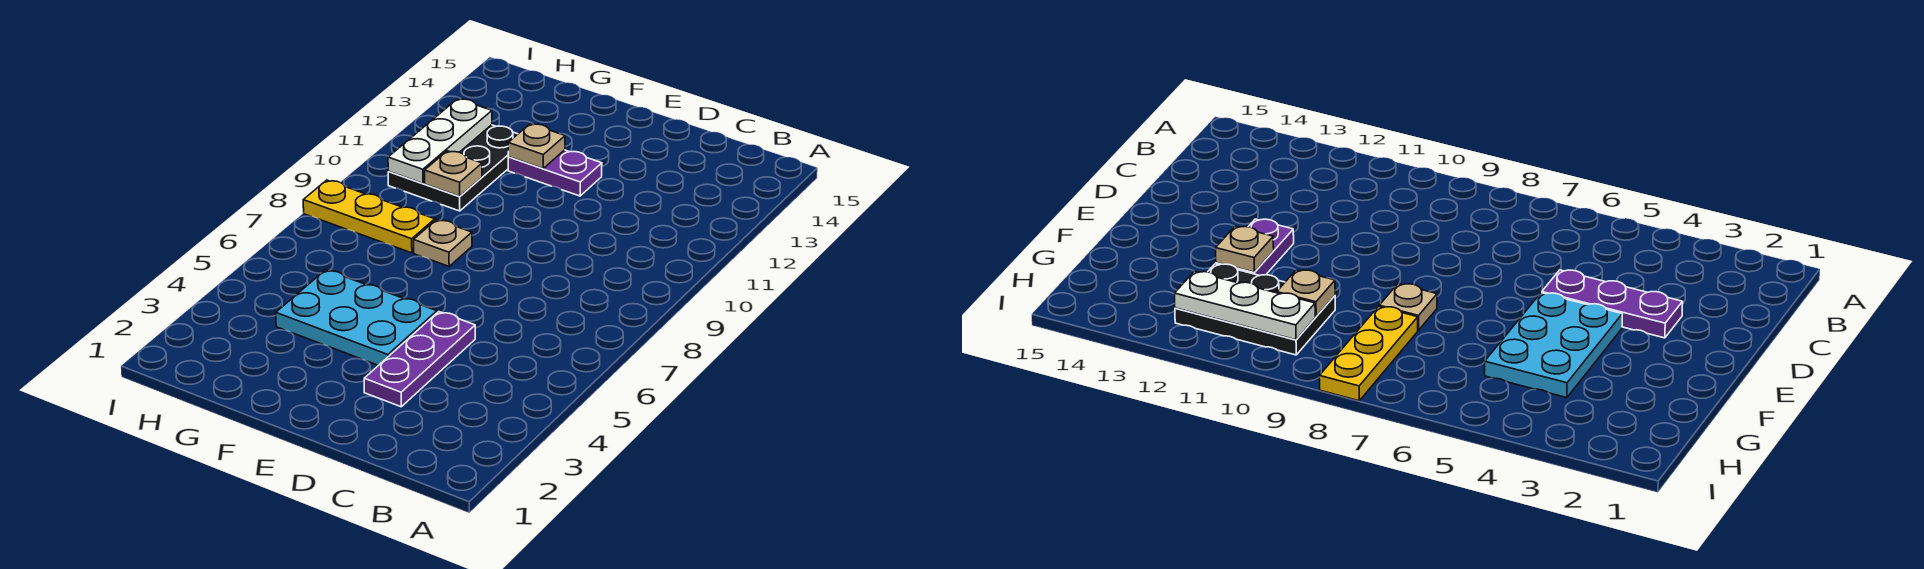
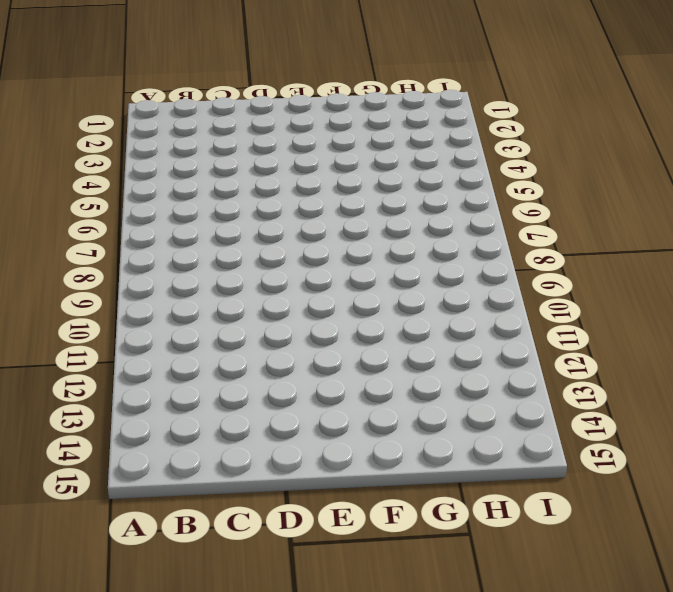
none -> purple plate D3:D5 level 1
none -> cyan plate E4:G5 level 1

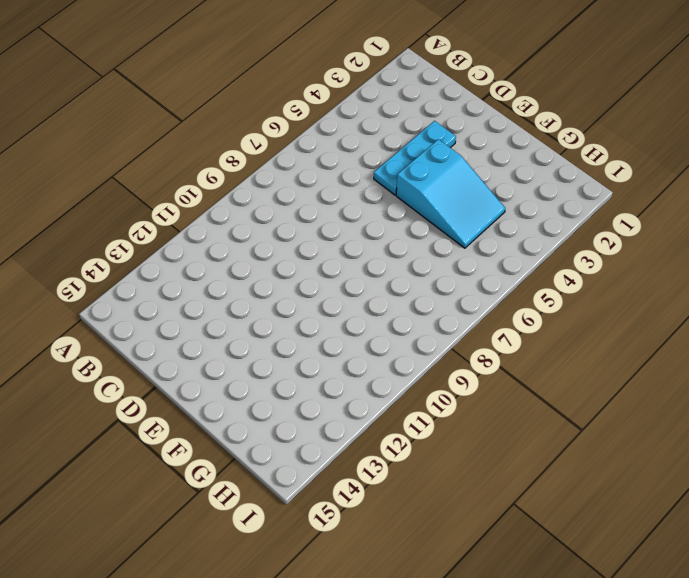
cyan plate D3:D5 level 1 -> purple plate D3:D5 level 1
cyan slope E4:G5 level 1 top E -> cyan plate E4:G5 level 1
none -> purple plate E12:F12 level 1
none -> tan plate F8 level 1

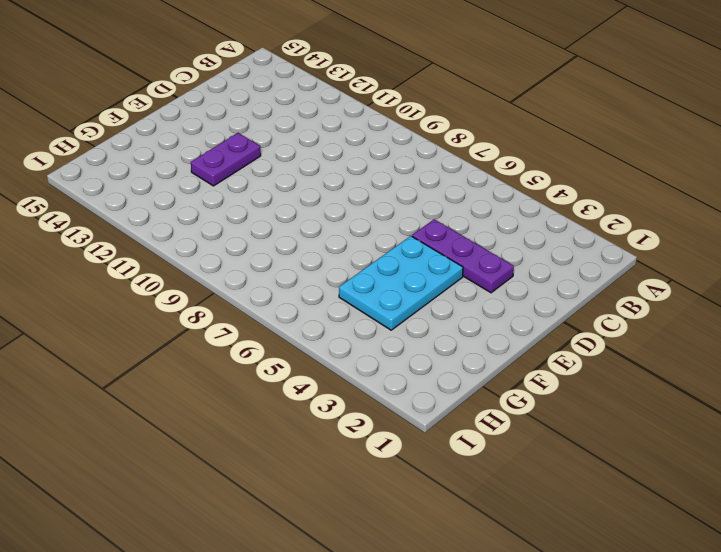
none -> tan plate F8 level 1
none -> yellow plate G8:I8 level 1

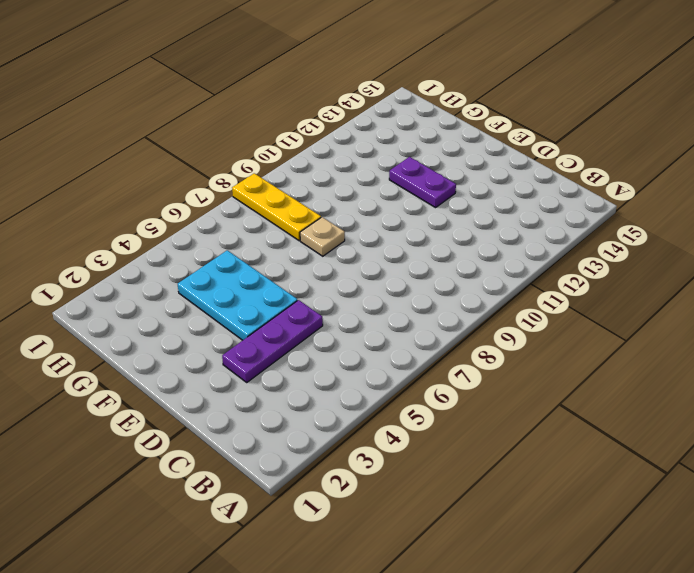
none -> black plate G10:H12 level 1
none -> tan plate F12 level 2

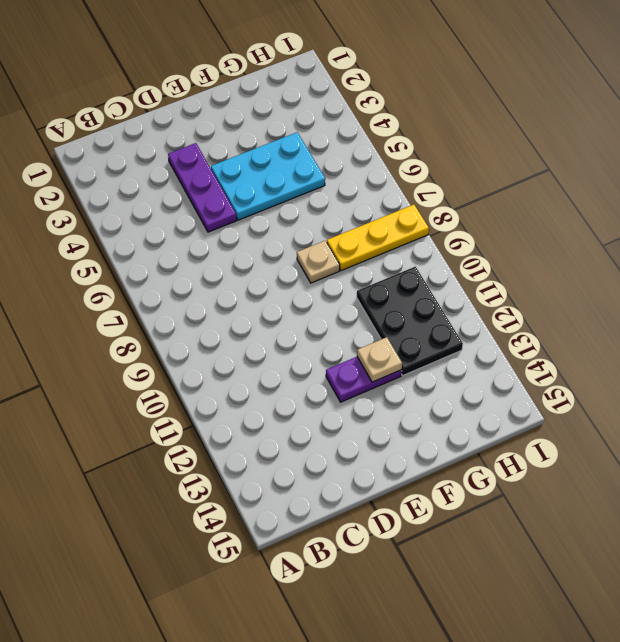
none -> tan plate G10 level 2
none -> white plate H10:H12 level 2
+ + +
Exercise details: Tally the lines of the material in which the word "none" appears. Output the count alone.

Answer below: 10